Difference listings:
═══

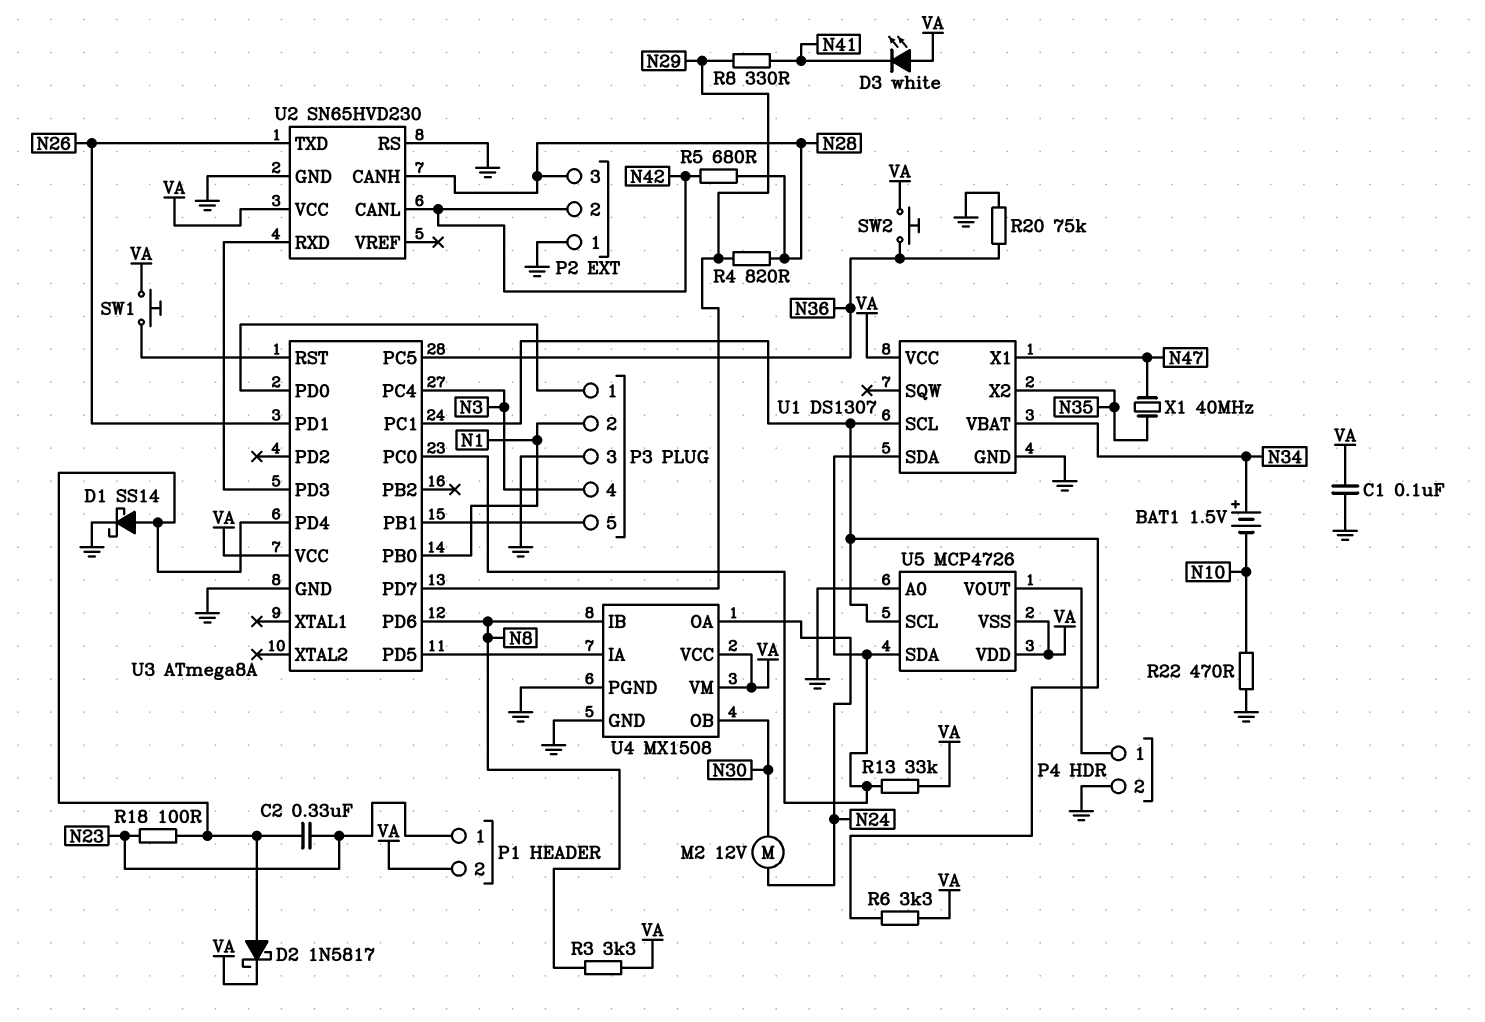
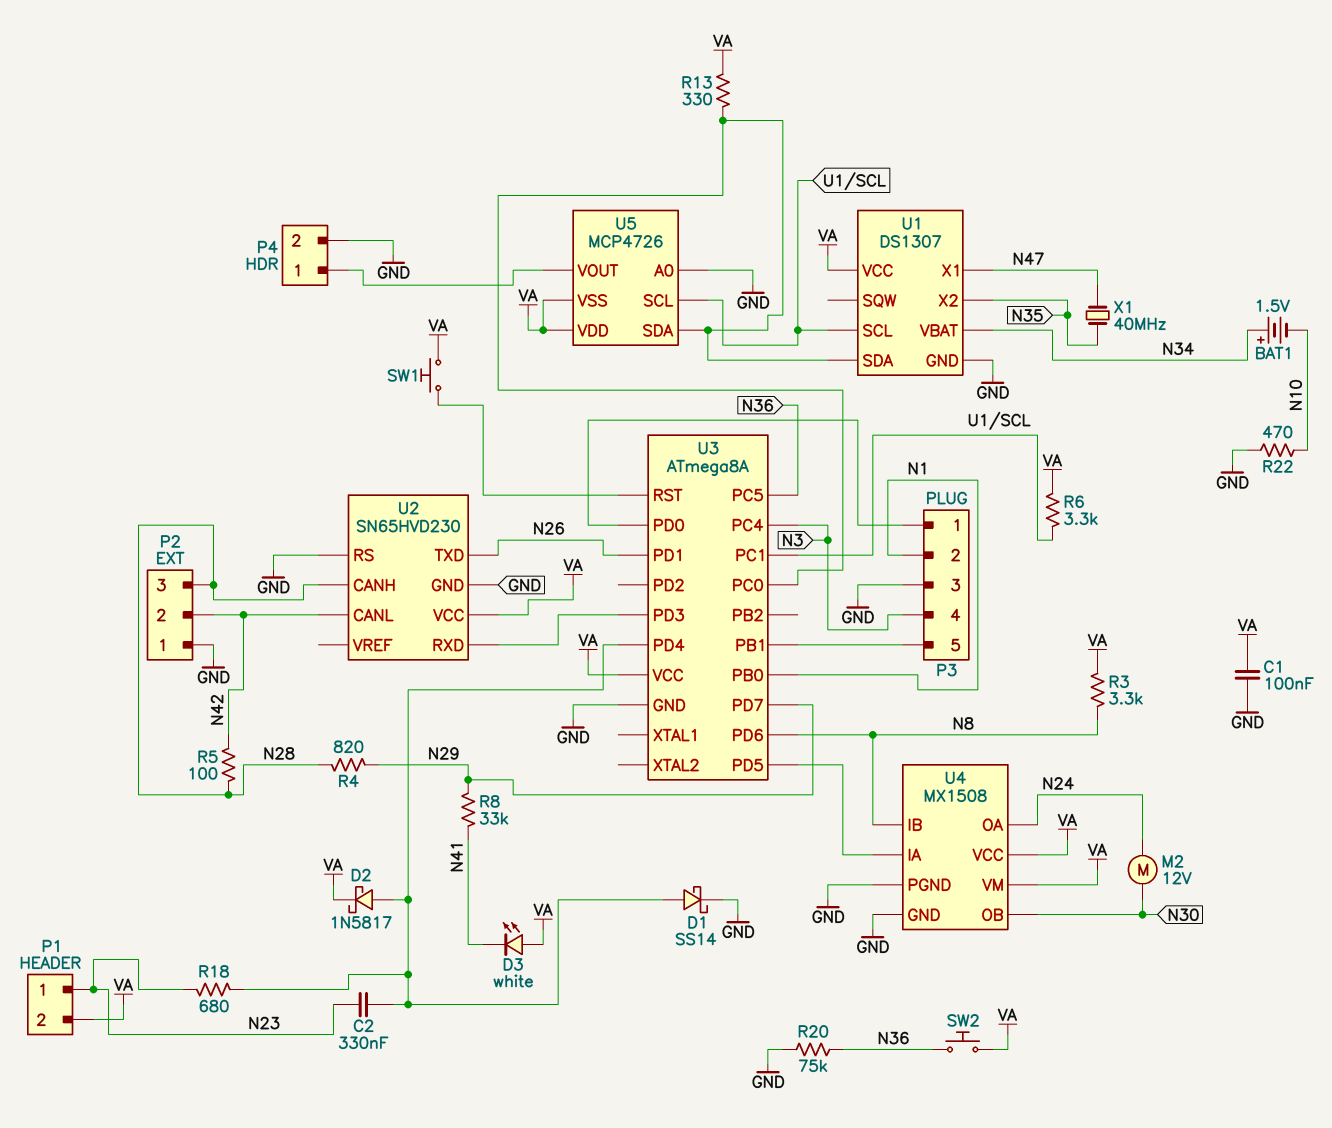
R5: 680 (N28, N42) -> 100 (N28, N42)
R8: 330 (N29, N41) -> 33k (N29, N41)
R13: 33k (U1/SDA, VA) -> 330 (U1/SDA, VA)
R18: 100 (N23, U3/PD4) -> 680 (N23, U3/PD4)

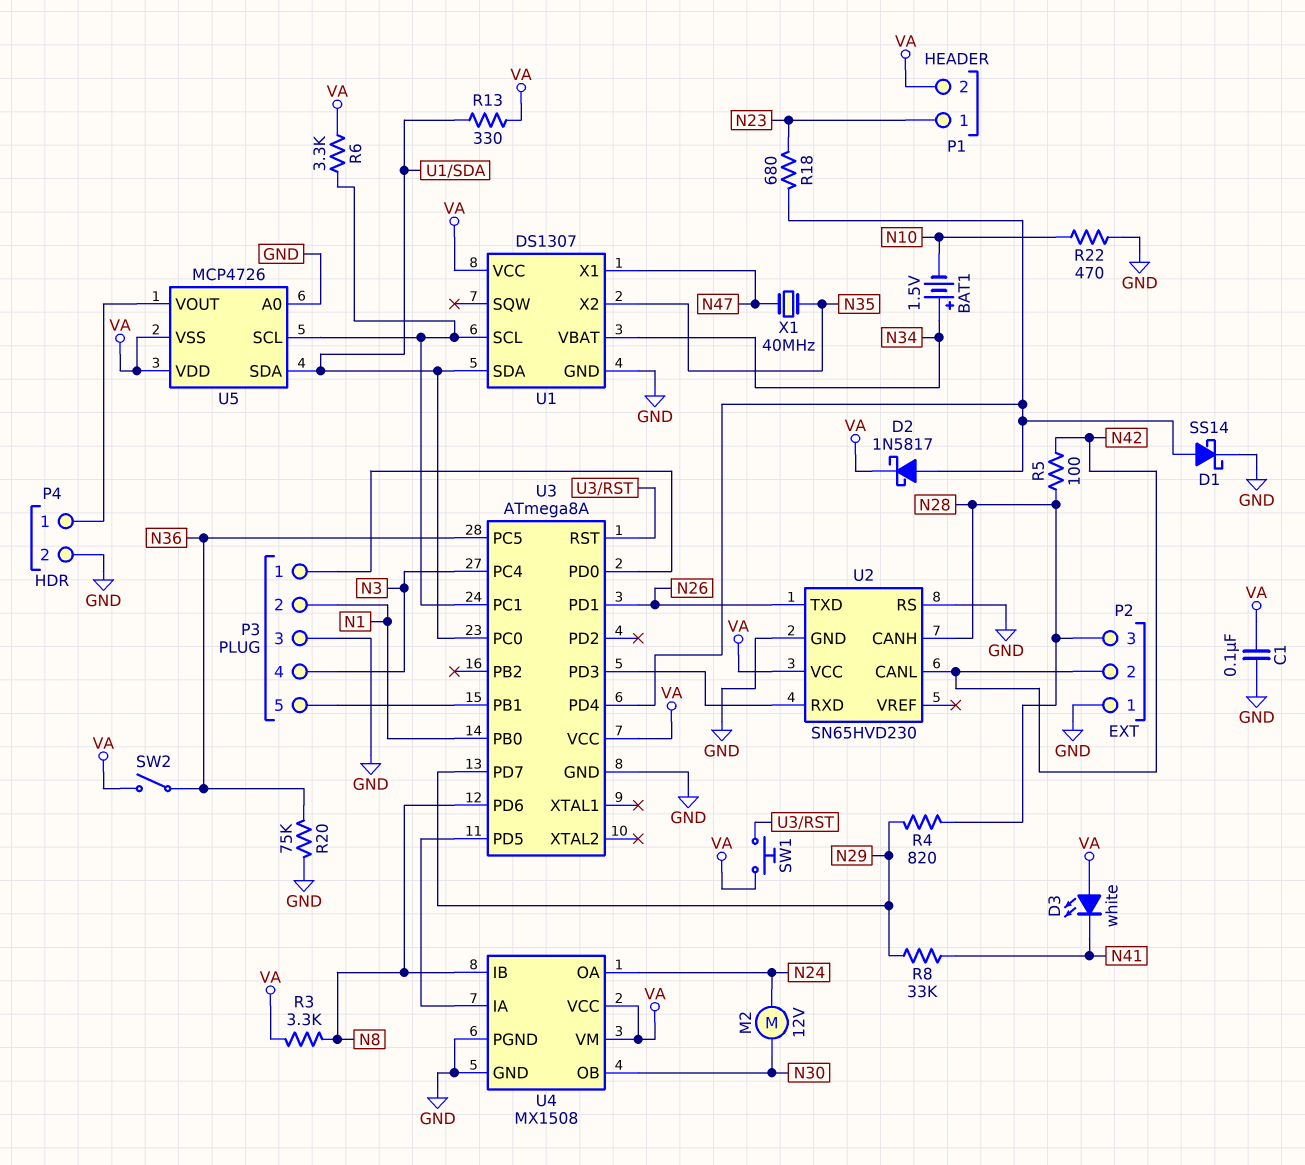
C2: 330nF (N23, U3/PD4) -> none
SW2: button (N36, VA) -> switch (N36, VA)

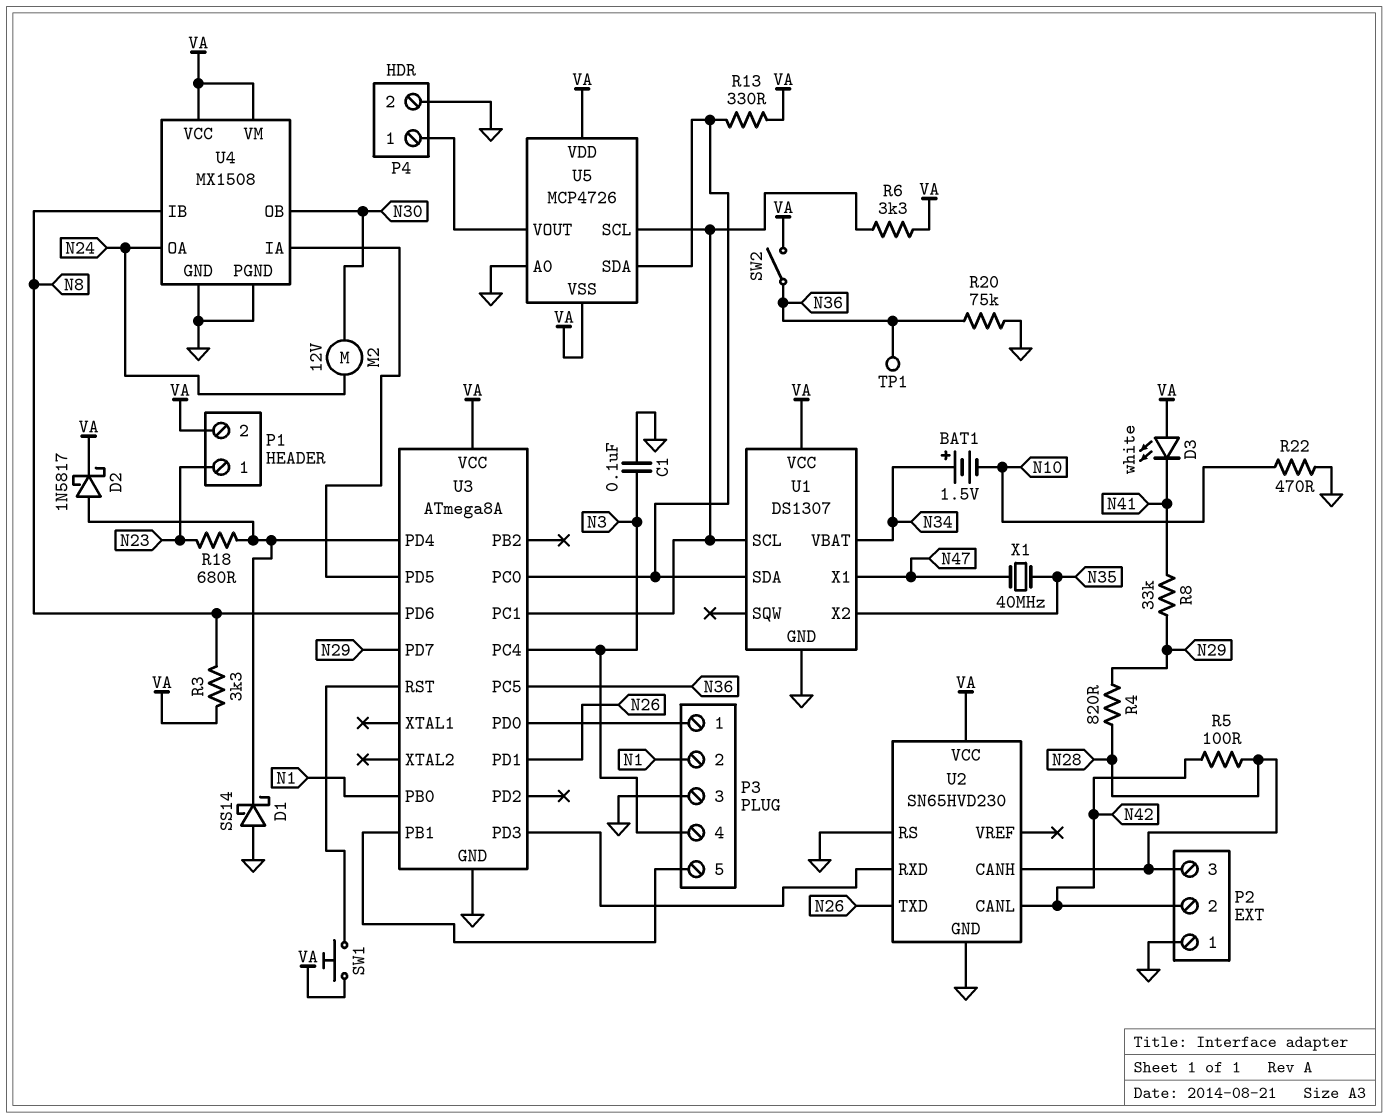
C1: 100nF (GND, VA) -> 100nF (GND, N3)
D1: schottky SS14 (A U3/PD4, K GND) -> schottky SS14 (A GND, K U3/PD4)
TP1: none -> test point (N36)

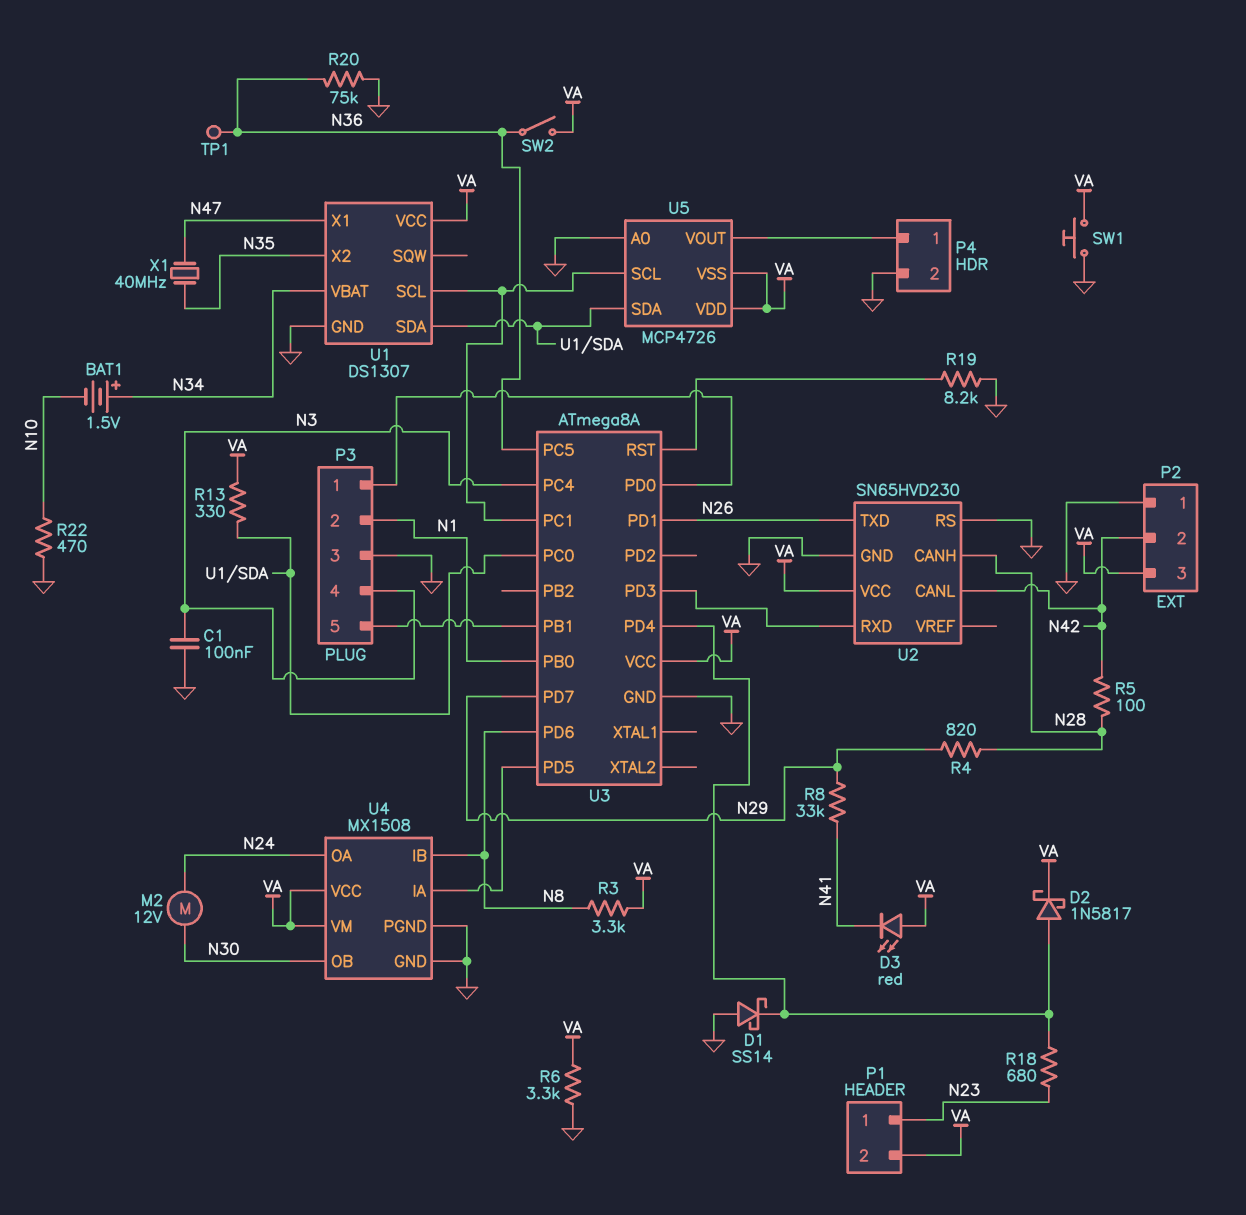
D3: LED white (A VA, K N41) -> LED red (A VA, K N41)
P2 pin 3: N28 -> VA
R6: 3.3k (U1/SCL, VA) -> 3.3k (GND, VA)
R19: none -> 8.2k (GND, U3/RST)
SW1: button (U3/RST, VA) -> button (GND, VA)

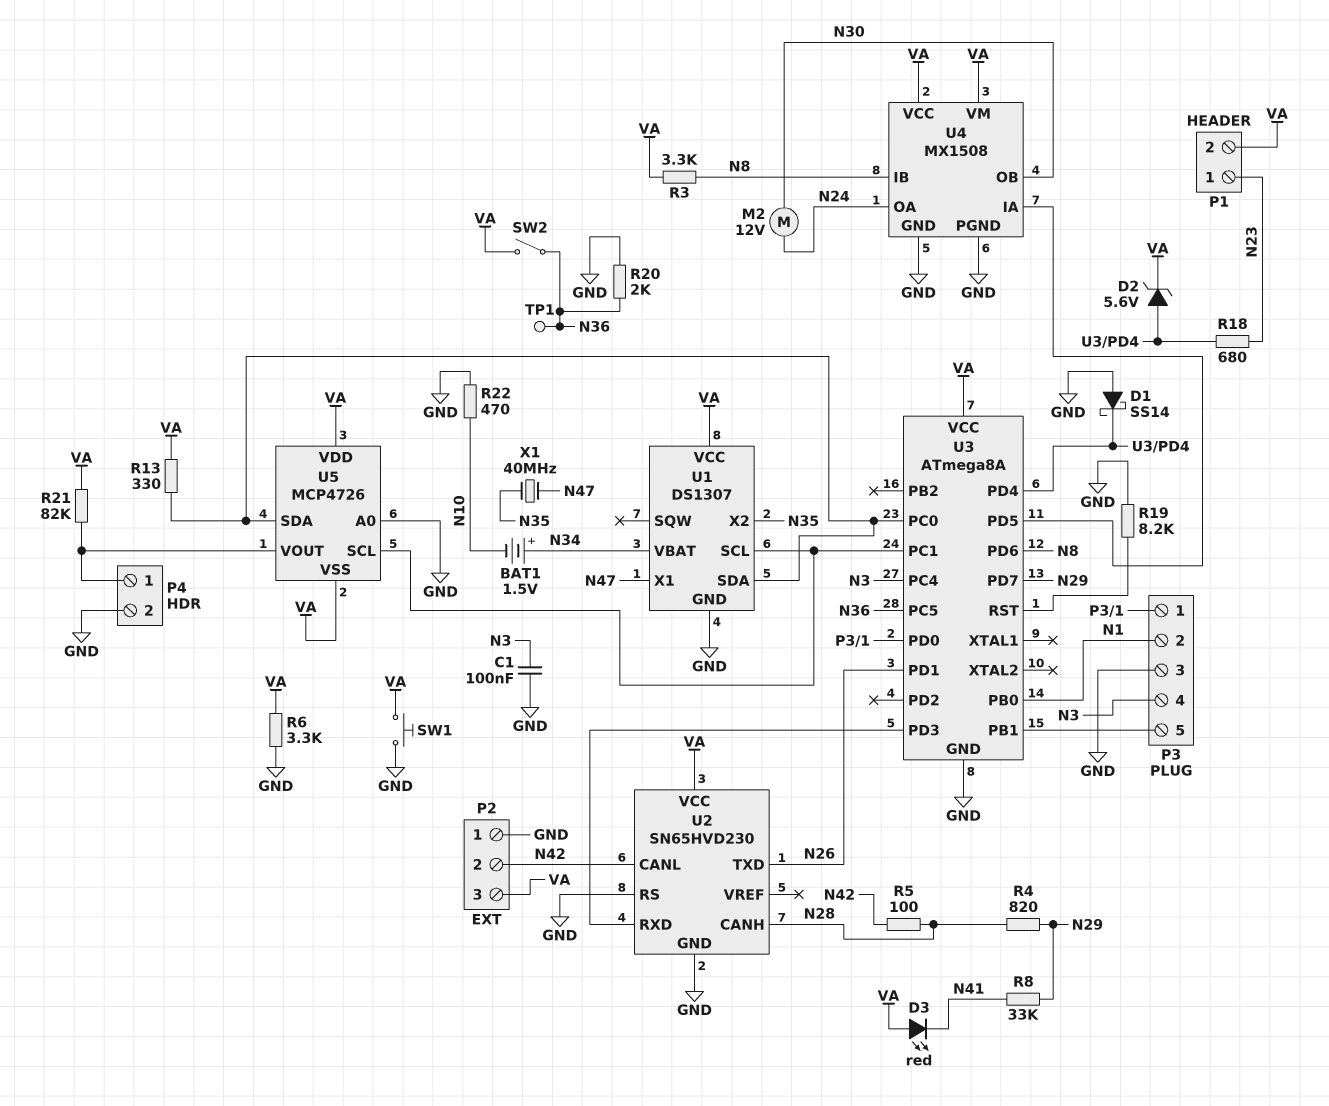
D2: schottky 1N5817 (A U3/PD4, K VA) -> zener 5.6V (A U3/PD4, K VA)
R20: 75k (GND, N36) -> 2k (GND, N36)
R21: none -> 82k (P4/1, VA)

═══

What the task asks:
Please copy the entries in full. Leave each image out.

Exercise answer:
R5: 680 (N28, N42) -> 100 (N28, N42)
R8: 330 (N29, N41) -> 33k (N29, N41)
R13: 33k (U1/SDA, VA) -> 330 (U1/SDA, VA)
R18: 100 (N23, U3/PD4) -> 680 (N23, U3/PD4)

C2: 330nF (N23, U3/PD4) -> none
SW2: button (N36, VA) -> switch (N36, VA)

C1: 100nF (GND, VA) -> 100nF (GND, N3)
D1: schottky SS14 (A U3/PD4, K GND) -> schottky SS14 (A GND, K U3/PD4)
TP1: none -> test point (N36)

D3: LED white (A VA, K N41) -> LED red (A VA, K N41)
P2 pin 3: N28 -> VA
R6: 3.3k (U1/SCL, VA) -> 3.3k (GND, VA)
R19: none -> 8.2k (GND, U3/RST)
SW1: button (U3/RST, VA) -> button (GND, VA)

D2: schottky 1N5817 (A U3/PD4, K VA) -> zener 5.6V (A U3/PD4, K VA)
R20: 75k (GND, N36) -> 2k (GND, N36)
R21: none -> 82k (P4/1, VA)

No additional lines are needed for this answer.